__WORK REQUIRED__
Copy out each line from the material where the word "RAMP" is found.
====== INPUT DATA
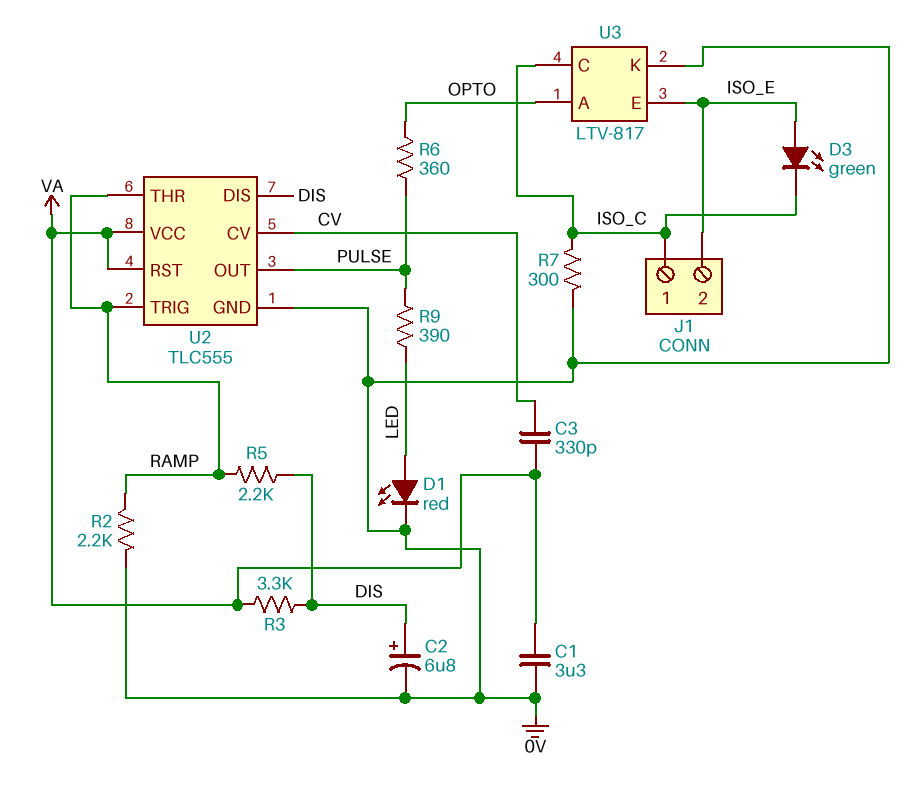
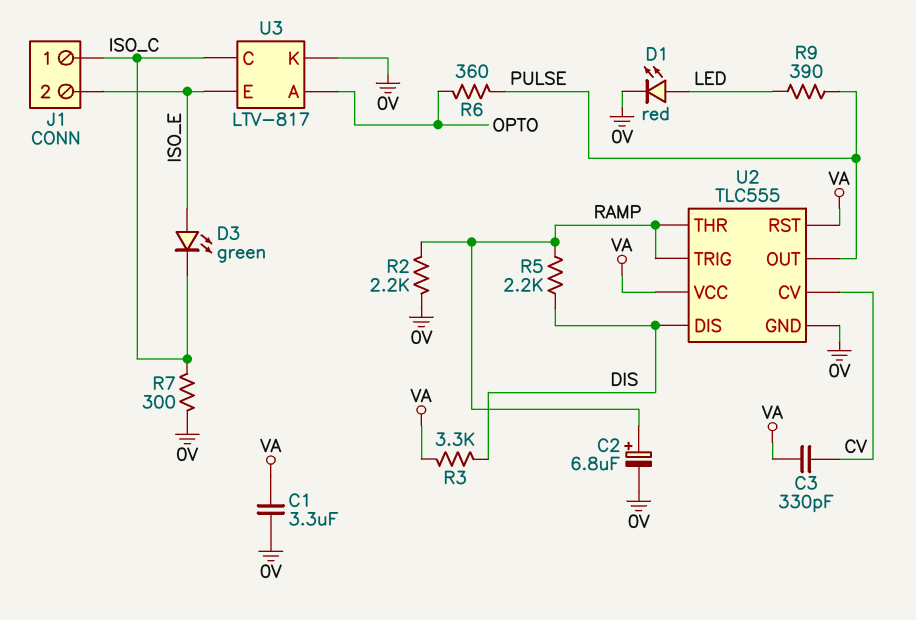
C2: 6.8uF (plus DIS, minus 0V) -> 6.8uF (plus RAMP, minus 0V)

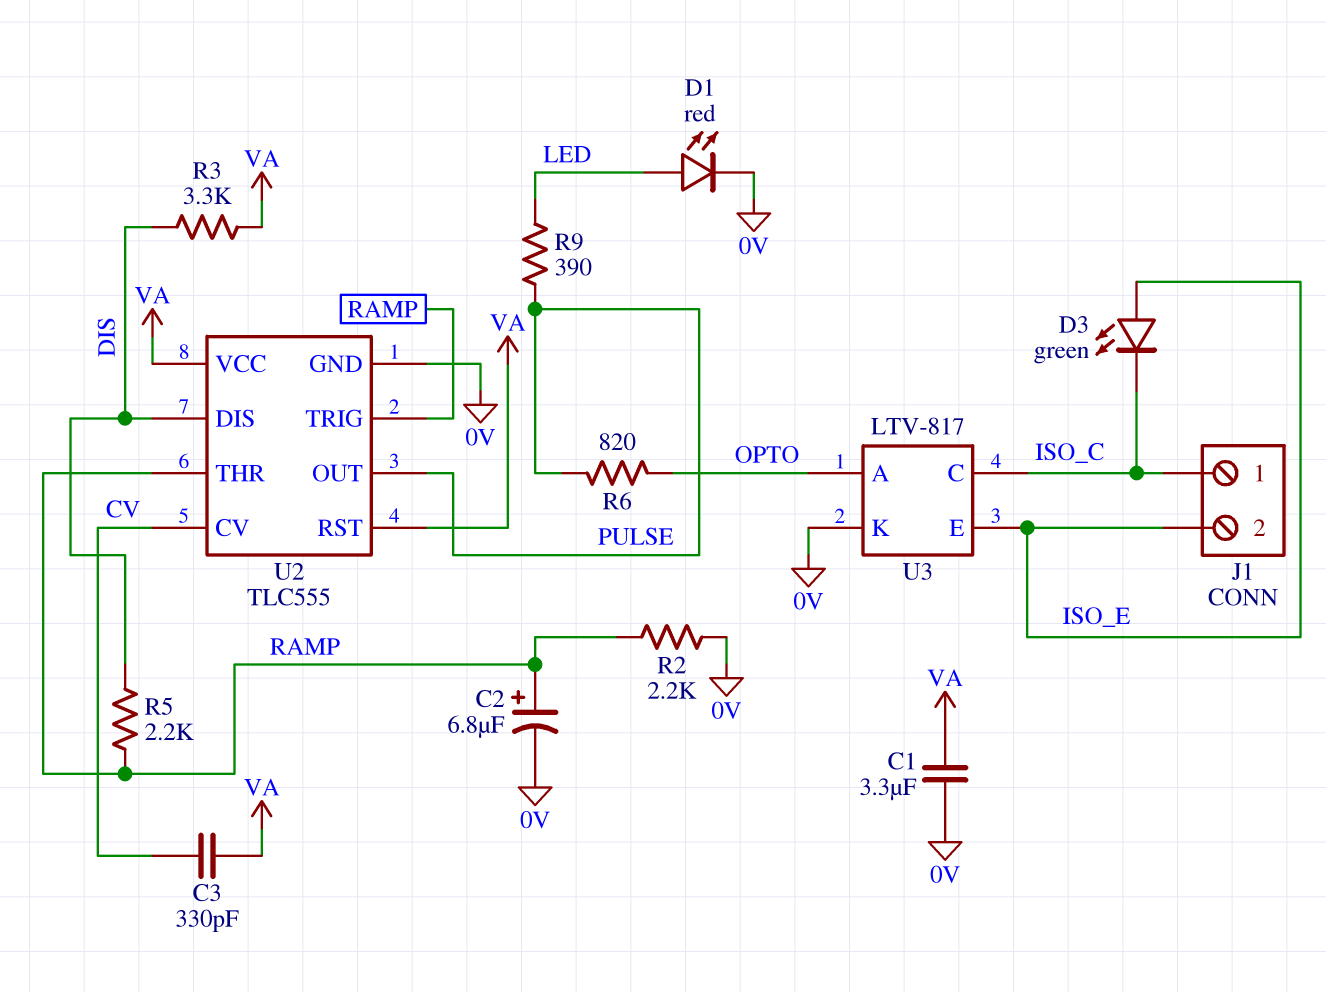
R6: 360 (OPTO, PULSE) -> 820 (OPTO, PULSE)
R7: 300 (0V, ISO_C) -> none

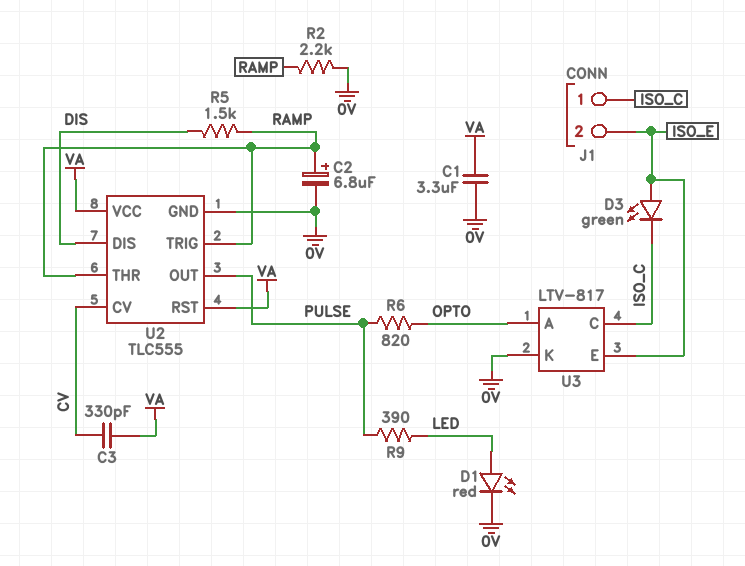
R3: 3.3k (DIS, VA) -> none
R5: 2.2k (DIS, RAMP) -> 1.5k (DIS, RAMP)

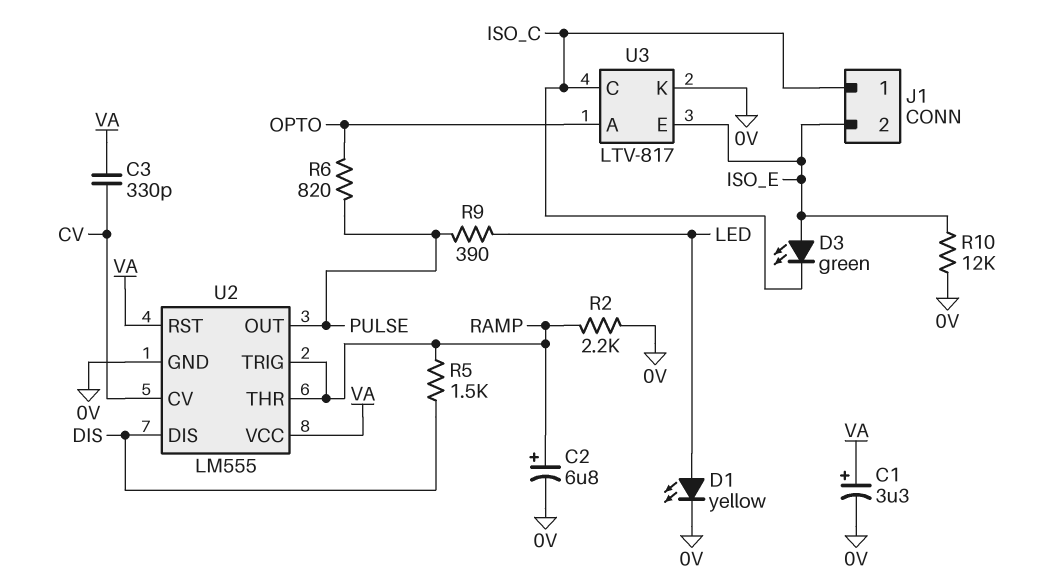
C1: 3.3uF (0V, VA) -> 3.3uF (plus VA, minus 0V)
D1: LED red (A LED, K 0V) -> LED yellow (A LED, K 0V)
R10: none -> 12k (0V, ISO_E)
U2: TLC555 -> LM555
============
__EXERCISE OUTPUT__
C2: 6.8uF (plus DIS, minus 0V) -> 6.8uF (plus RAMP, minus 0V)
R5: 2.2k (DIS, RAMP) -> 1.5k (DIS, RAMP)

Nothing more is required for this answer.